Every entry below should be repeated exactly; the pictures should not.

━━━━━ Information ━━━━━

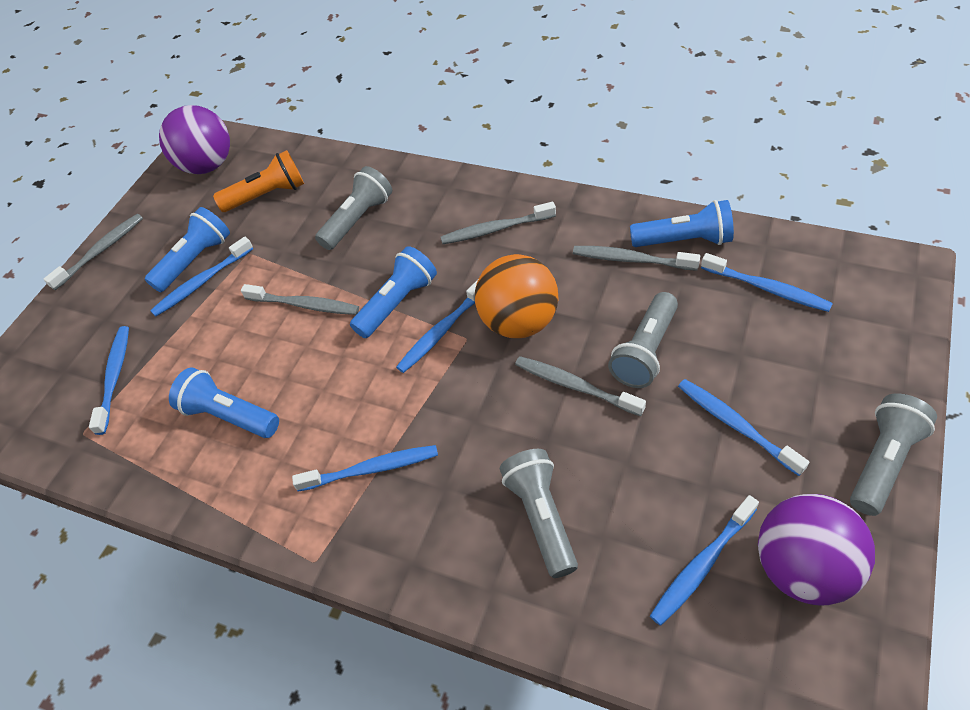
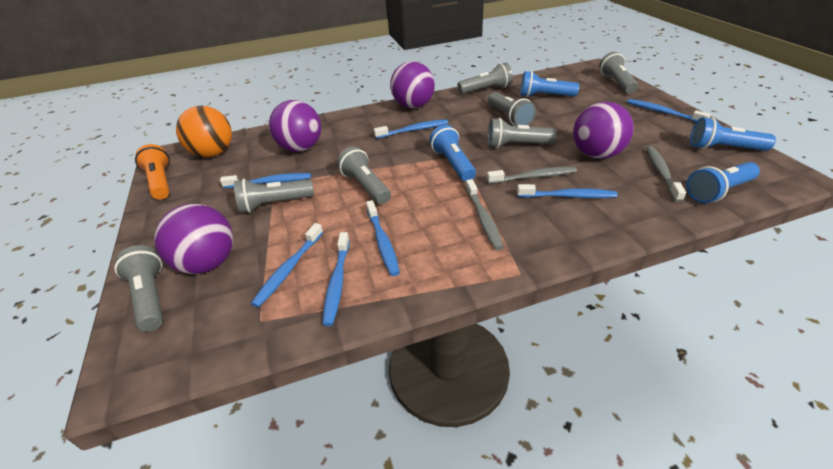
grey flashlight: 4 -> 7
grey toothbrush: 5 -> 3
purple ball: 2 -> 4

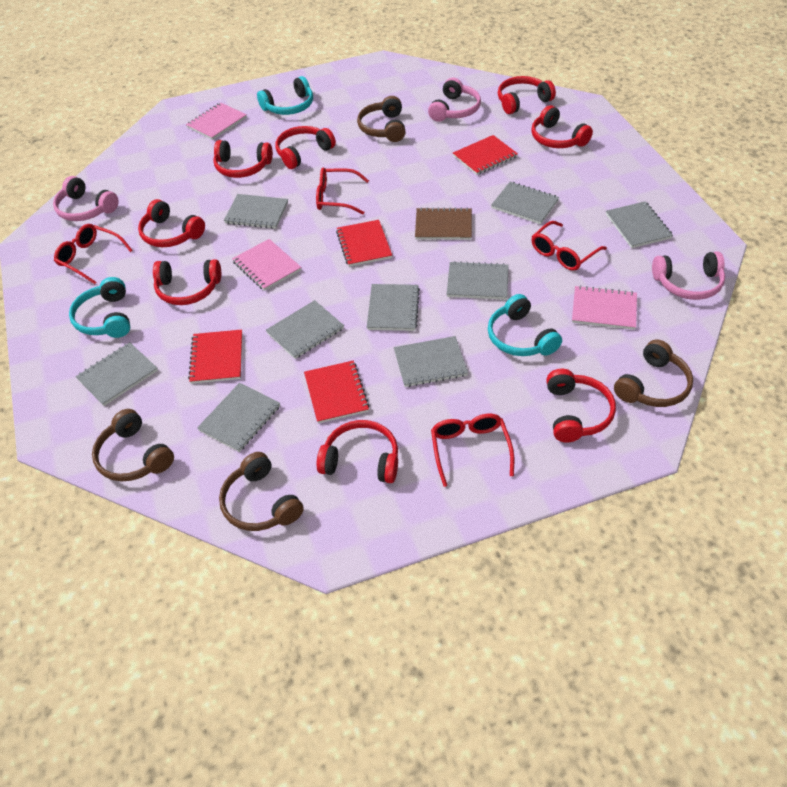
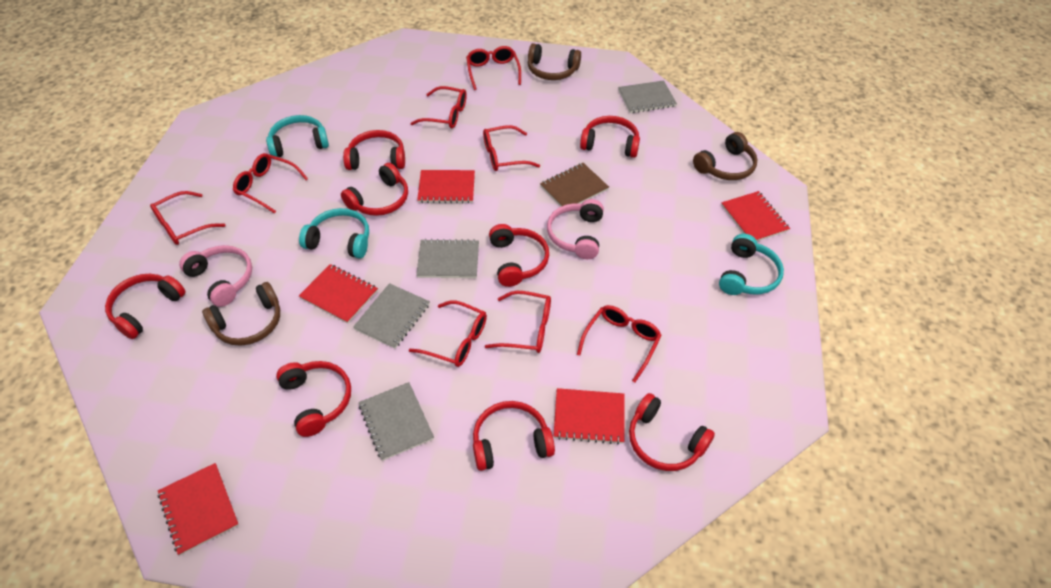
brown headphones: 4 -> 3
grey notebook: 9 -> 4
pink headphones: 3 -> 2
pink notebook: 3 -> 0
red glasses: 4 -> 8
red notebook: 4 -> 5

━━━━━

Answer for the task –
grey flashlight: 4 -> 7
grey toothbrush: 5 -> 3
purple ball: 2 -> 4

brown headphones: 4 -> 3
grey notebook: 9 -> 4
pink headphones: 3 -> 2
pink notebook: 3 -> 0
red glasses: 4 -> 8
red notebook: 4 -> 5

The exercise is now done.